--- start ---

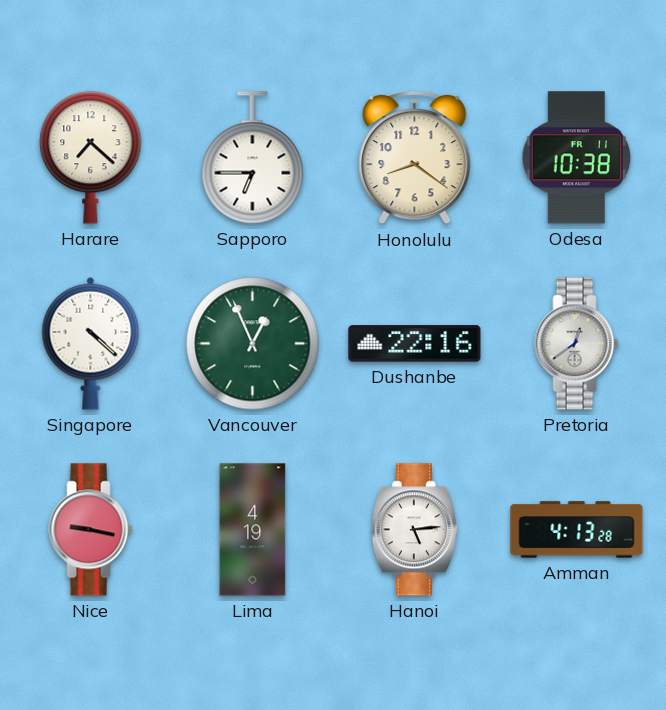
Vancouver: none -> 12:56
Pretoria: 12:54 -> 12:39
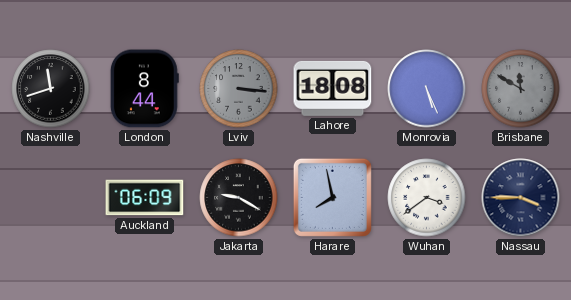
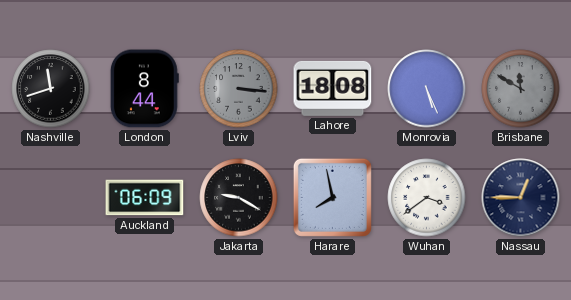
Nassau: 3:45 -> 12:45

--- end ---
--- start ---

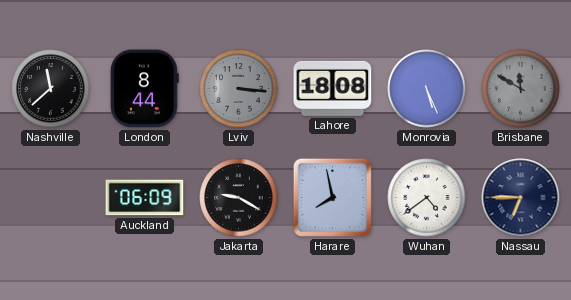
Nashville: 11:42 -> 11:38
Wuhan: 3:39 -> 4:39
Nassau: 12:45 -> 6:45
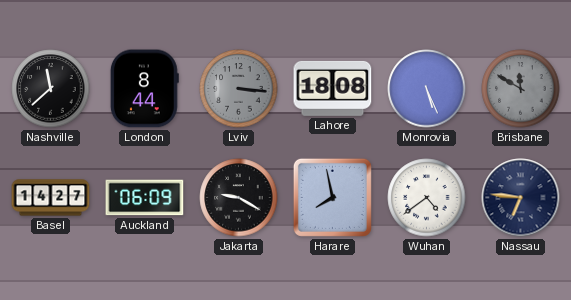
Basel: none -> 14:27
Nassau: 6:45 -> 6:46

--- end ---

Write out the part that opens with the line containing "Nashville: 11:42 -> 11:38" and closes with the line containing "Nassau: 6:45 -> 6:46", substituting "Havana" for "Nassau" and leaving the pictures out.

[The response]:
Nashville: 11:42 -> 11:38
Wuhan: 3:39 -> 4:39
Havana: 12:45 -> 6:45
Basel: none -> 14:27
Havana: 6:45 -> 6:46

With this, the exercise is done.